*Exercise inputs:*
#####
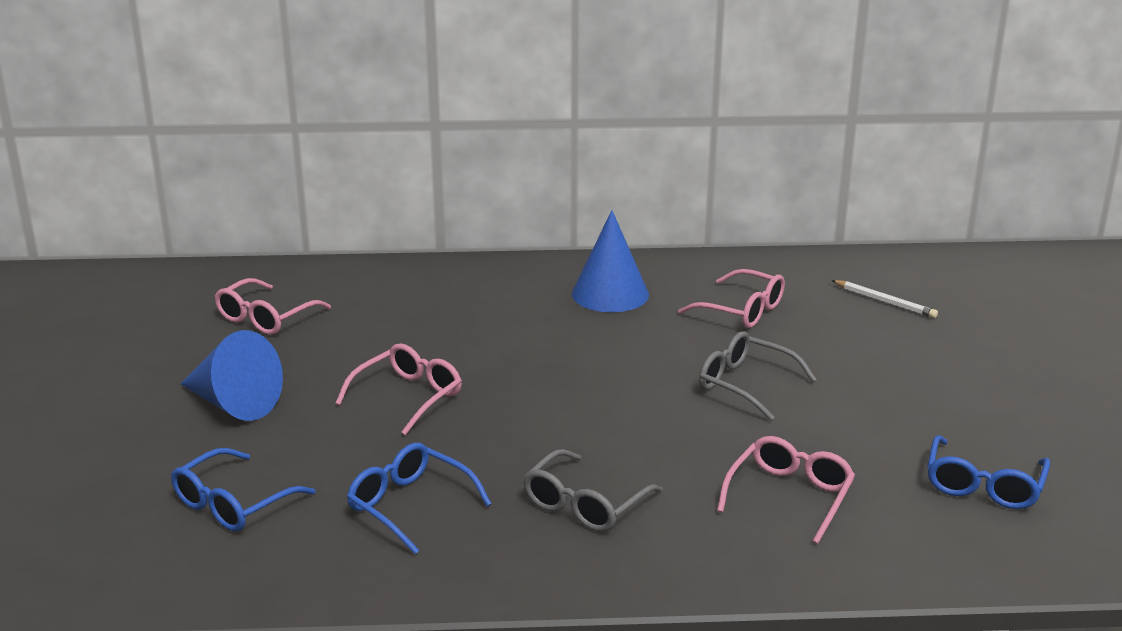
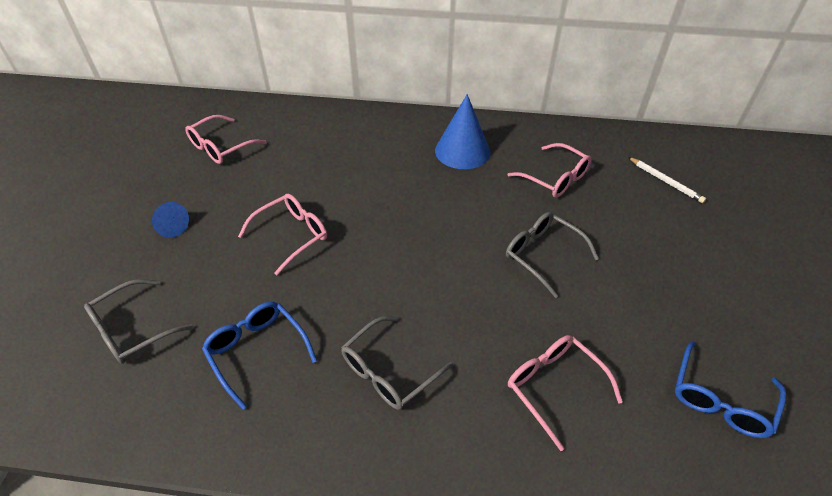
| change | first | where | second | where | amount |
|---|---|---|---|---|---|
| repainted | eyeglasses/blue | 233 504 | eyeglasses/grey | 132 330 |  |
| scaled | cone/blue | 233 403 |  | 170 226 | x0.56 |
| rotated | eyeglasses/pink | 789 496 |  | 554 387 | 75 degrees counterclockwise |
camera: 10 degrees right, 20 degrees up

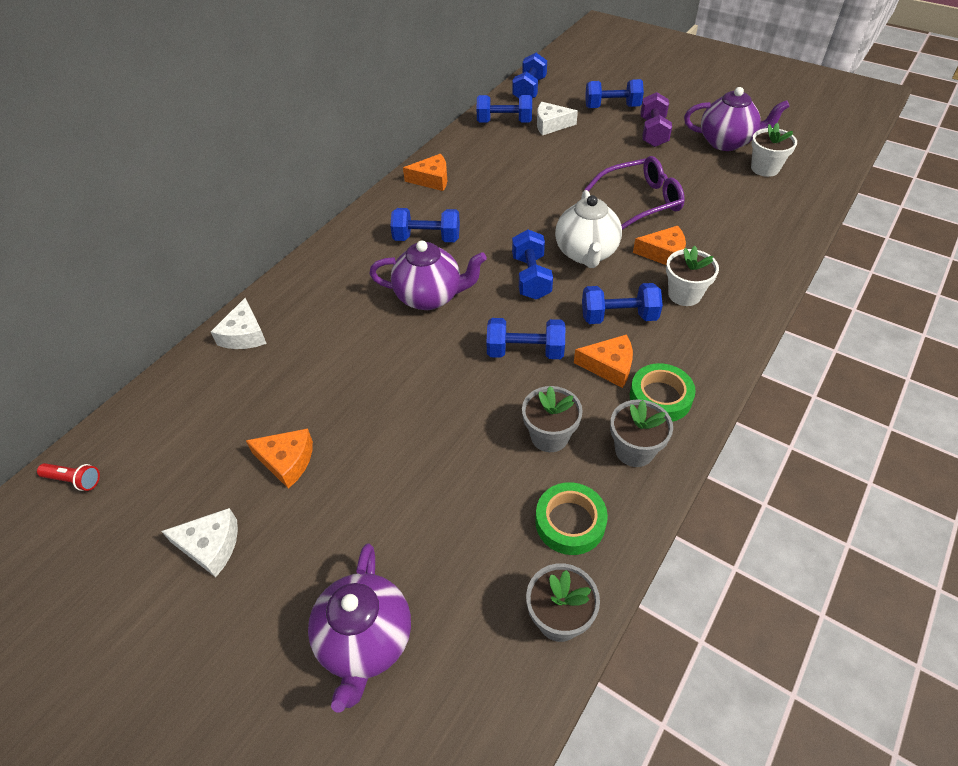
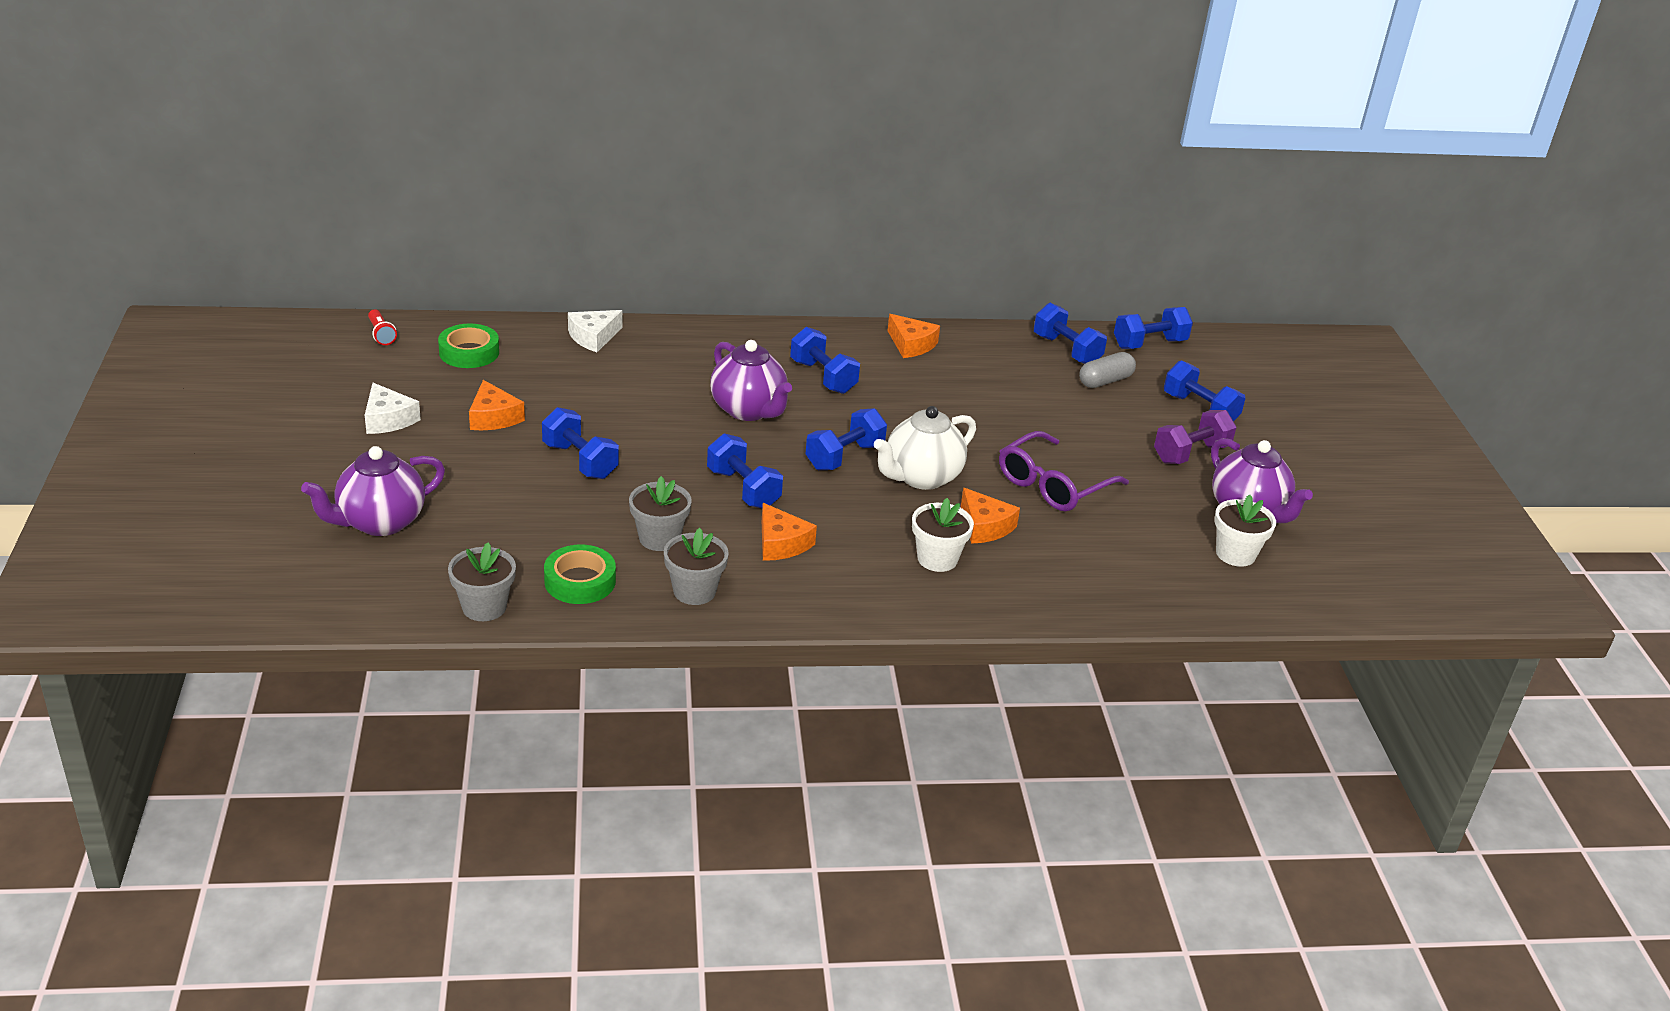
| change | first | where | second | where | amount |
|---|---|---|---|---|---|
| shifted | roll of tape/emerald | 660 397 |  | 469 352 |  |
| shifted | hand weight/blue | 618 317 |  | 580 461 |  |
| rotated | eyeglasses/royal purple | 641 201 |  | 1052 485 | 105 degrees clockwise |
| swapped | cheese/snow-white | 551 125 | pill/grey | 1105 381 |  |
camera: 45 degrees right, 15 degrees down

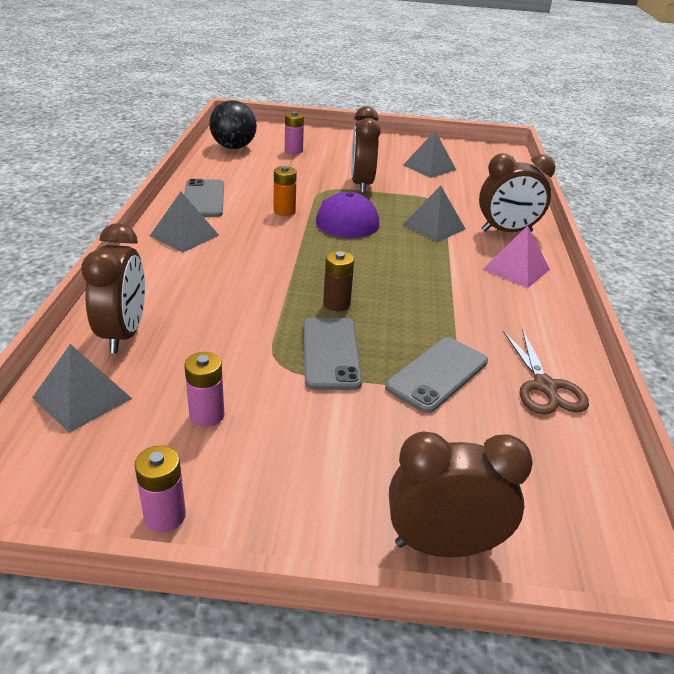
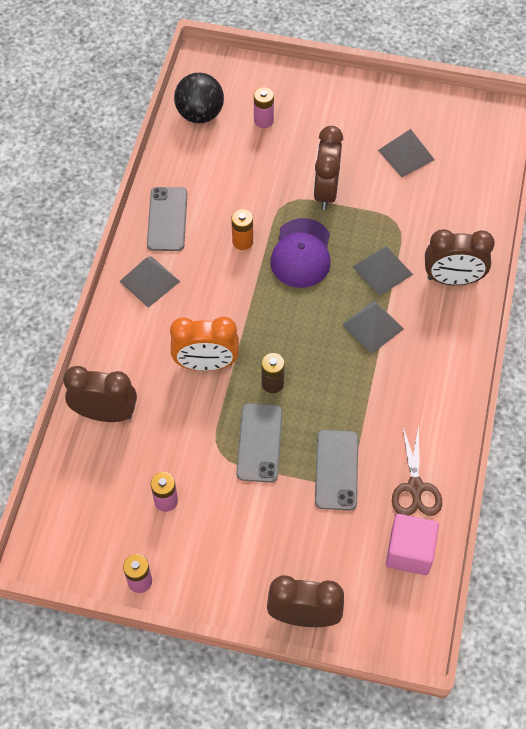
| change | first | where | second | where | amount |
|---|---|---|---|---|---|
| rotated | clock/russet | 124 334 |  | 105 413 | 90 degrees counterclockwise |
| new |  |  | clock/orange | 206 364 |  |
| rotated | phone/grey | 437 374 |  | 336 470 | 45 degrees counterclockwise |
| shifted | solid pyramid/grey | 82 398 |  | 373 326 |  |
| new |  |  | solid cube/pink | 409 552 |  |
| gone | solid pyramid/pink | 516 269 |  |  |  |
camera: 10 degrees right, 25 degrees up

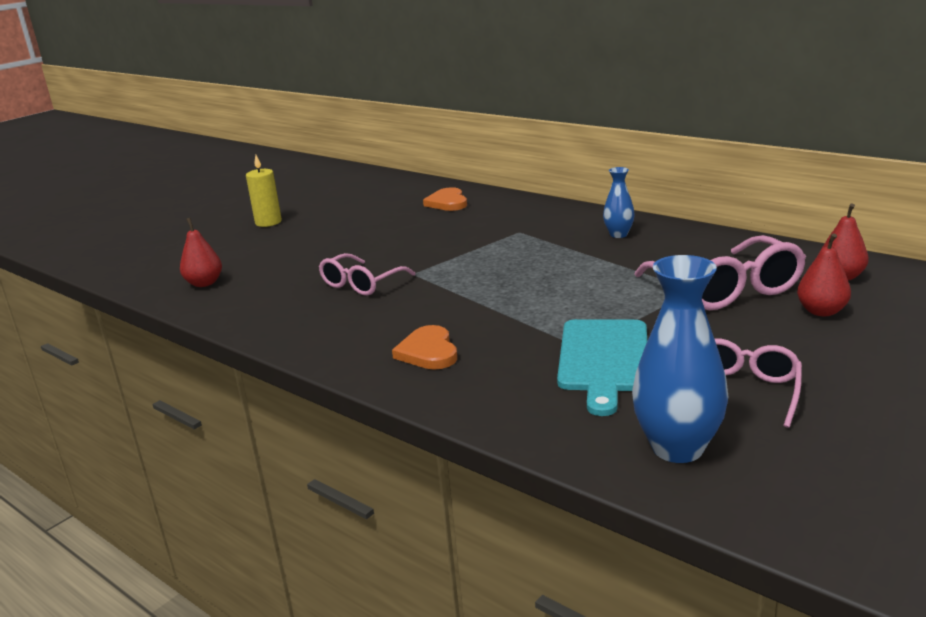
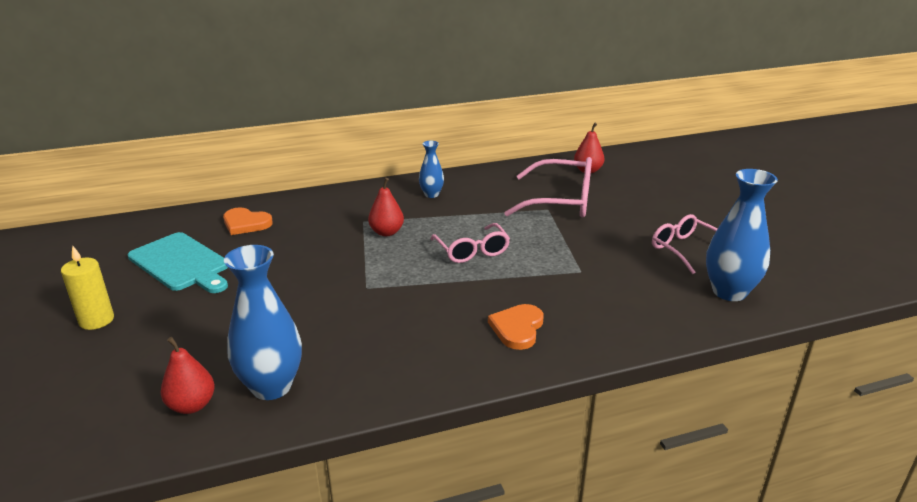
| change | first | where | second | where | amount |
|---|---|---|---|---|---|
| shifted | bread board/teal | 603 359 |  | 181 263 |  |
| new |  |  | tall vase/blue | 271 386 |  |
| shifted | toy pear/crimson | 821 311 |  | 386 232 |  |
| shifted | eyeglasses/pink | 362 284 |  | 472 251 |  |
| rotated | love heart/orange | 428 352 |  | 517 328 | 90 degrees clockwise |
camera: 60 degrees left, 5 degrees up

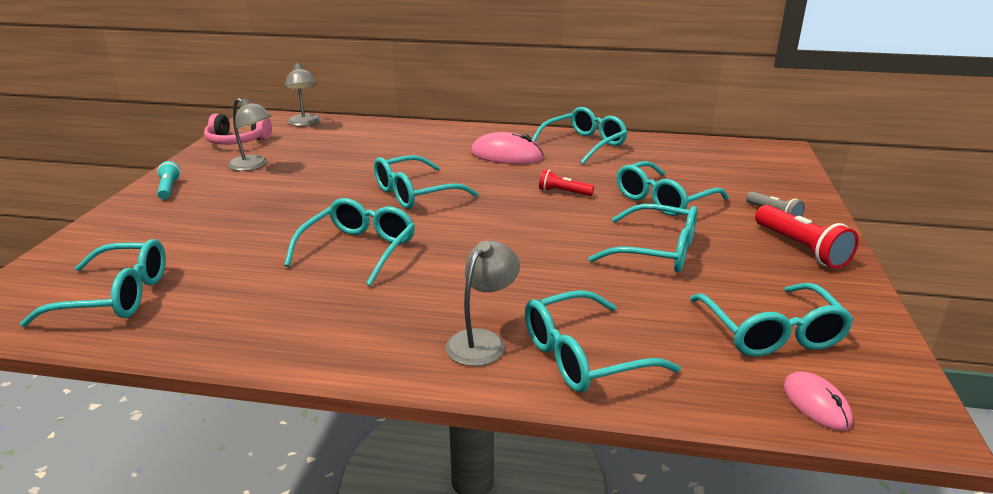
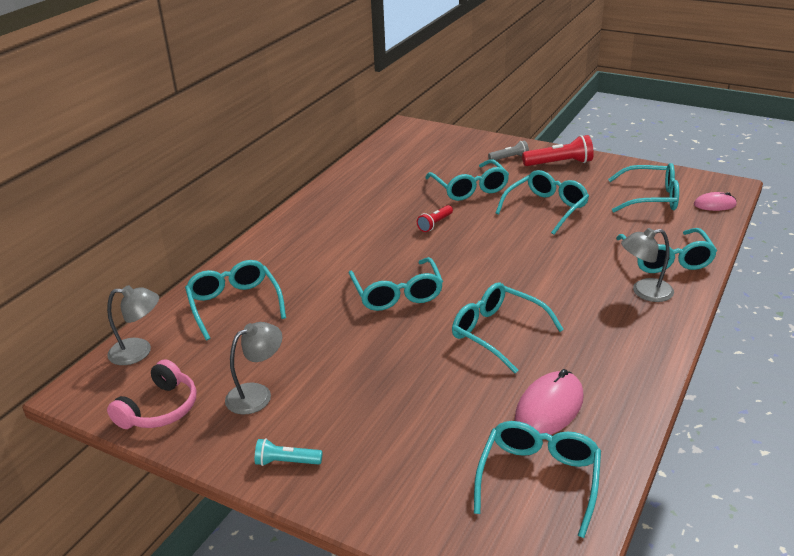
| change | first | where | second | where | amount |
|---|---|---|---|---|---|
| shifted | eyeglasses/teal | 584 144 |  | 234 304 |  |
| shifted | computer mouse/pink | 506 155 |  | 549 408 |  |
| rotated | lamp/grey | 482 341 |  | 644 292 | 60 degrees counterclockwise |
camera: 70 degrees left, 5 degrees up

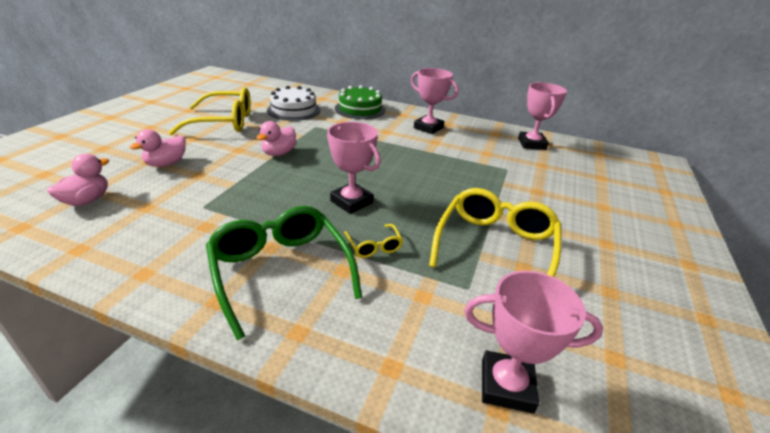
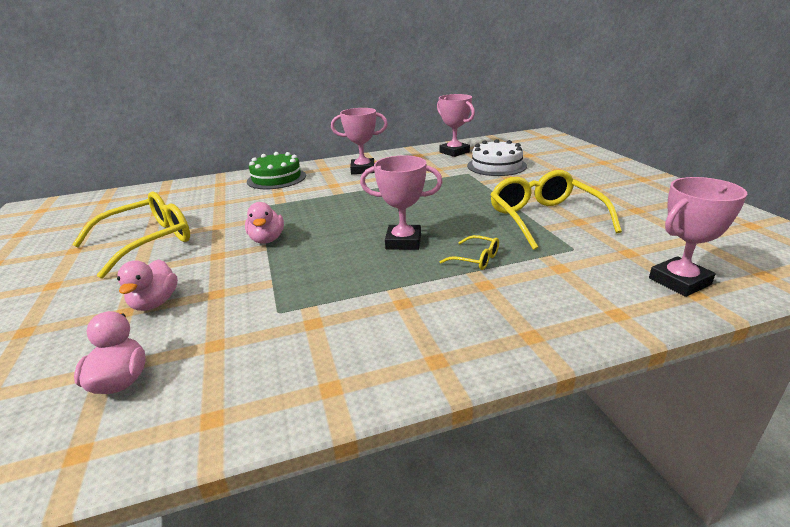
| change | first | where | second | where | amount |
|---|---|---|---|---|---|
| shifted | gateau/snow-white | 293 110 |  | 496 166 |  |
| gone | eyeglasses/emerald | 280 271 |  |  |  |
camera: 35 degrees left, 5 degrees down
#####
Go through the material above and output exactly the lines from the one containing "226 | x0.56 |" through the one containing "75 degrees counterclockwise |".

*Exercise answer:*
| scaled | cone/blue | 233 403 |  | 170 226 | x0.56 |
| rotated | eyeglasses/pink | 789 496 |  | 554 387 | 75 degrees counterclockwise |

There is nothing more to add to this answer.